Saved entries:
──────────

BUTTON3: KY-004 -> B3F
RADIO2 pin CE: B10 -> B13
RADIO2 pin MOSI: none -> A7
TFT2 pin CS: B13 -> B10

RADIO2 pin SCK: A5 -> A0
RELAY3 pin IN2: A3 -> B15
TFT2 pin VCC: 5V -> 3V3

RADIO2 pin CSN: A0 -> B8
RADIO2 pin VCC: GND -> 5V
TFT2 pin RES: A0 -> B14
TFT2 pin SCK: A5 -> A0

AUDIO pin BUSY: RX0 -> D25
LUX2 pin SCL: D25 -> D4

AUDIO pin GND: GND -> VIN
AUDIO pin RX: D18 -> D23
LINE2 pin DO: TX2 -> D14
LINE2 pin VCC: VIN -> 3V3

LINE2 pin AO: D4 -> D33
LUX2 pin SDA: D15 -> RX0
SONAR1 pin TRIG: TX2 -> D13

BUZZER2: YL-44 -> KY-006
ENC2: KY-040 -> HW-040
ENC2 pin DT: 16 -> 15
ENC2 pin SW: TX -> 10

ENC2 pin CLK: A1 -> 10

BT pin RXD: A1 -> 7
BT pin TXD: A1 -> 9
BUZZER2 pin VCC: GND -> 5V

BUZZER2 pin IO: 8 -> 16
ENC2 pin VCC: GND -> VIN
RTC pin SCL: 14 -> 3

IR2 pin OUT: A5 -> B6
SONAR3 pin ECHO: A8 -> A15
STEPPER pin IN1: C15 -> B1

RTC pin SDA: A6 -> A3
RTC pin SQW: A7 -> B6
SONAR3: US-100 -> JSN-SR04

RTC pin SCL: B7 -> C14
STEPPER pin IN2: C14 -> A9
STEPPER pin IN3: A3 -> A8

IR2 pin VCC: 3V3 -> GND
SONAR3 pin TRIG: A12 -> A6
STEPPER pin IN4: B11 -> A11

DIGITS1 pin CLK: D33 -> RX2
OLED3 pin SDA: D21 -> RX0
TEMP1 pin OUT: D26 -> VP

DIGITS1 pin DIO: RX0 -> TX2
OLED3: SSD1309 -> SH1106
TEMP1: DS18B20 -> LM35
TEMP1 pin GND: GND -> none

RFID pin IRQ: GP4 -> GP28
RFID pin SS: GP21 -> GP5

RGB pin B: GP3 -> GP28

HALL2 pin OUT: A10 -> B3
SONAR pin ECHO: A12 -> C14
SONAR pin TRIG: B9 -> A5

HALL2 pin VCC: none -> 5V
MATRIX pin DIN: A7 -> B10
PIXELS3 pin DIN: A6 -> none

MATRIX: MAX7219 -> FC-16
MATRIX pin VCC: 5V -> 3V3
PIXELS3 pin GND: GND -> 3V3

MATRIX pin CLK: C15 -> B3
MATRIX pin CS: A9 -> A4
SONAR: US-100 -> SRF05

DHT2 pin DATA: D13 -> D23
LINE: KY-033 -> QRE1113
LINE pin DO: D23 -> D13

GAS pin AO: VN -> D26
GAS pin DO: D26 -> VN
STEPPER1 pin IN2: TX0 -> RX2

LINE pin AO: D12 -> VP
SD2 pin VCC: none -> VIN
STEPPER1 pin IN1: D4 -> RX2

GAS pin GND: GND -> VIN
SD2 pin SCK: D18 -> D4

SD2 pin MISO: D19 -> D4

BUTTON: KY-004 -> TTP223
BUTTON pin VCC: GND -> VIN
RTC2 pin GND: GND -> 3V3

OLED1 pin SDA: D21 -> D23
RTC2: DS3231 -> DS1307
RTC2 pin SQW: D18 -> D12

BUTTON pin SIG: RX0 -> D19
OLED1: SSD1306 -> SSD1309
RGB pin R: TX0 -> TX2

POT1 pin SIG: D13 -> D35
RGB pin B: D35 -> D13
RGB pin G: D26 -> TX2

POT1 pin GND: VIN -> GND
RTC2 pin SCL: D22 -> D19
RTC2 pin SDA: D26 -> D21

──────────

**EXERCISE PROMPT**
Gather each line in the data that holds the string "MATRIX".

**ANSWER TO THE PROBLEM**
MATRIX pin DIN: A7 -> B10
MATRIX: MAX7219 -> FC-16
MATRIX pin VCC: 5V -> 3V3
MATRIX pin CLK: C15 -> B3
MATRIX pin CS: A9 -> A4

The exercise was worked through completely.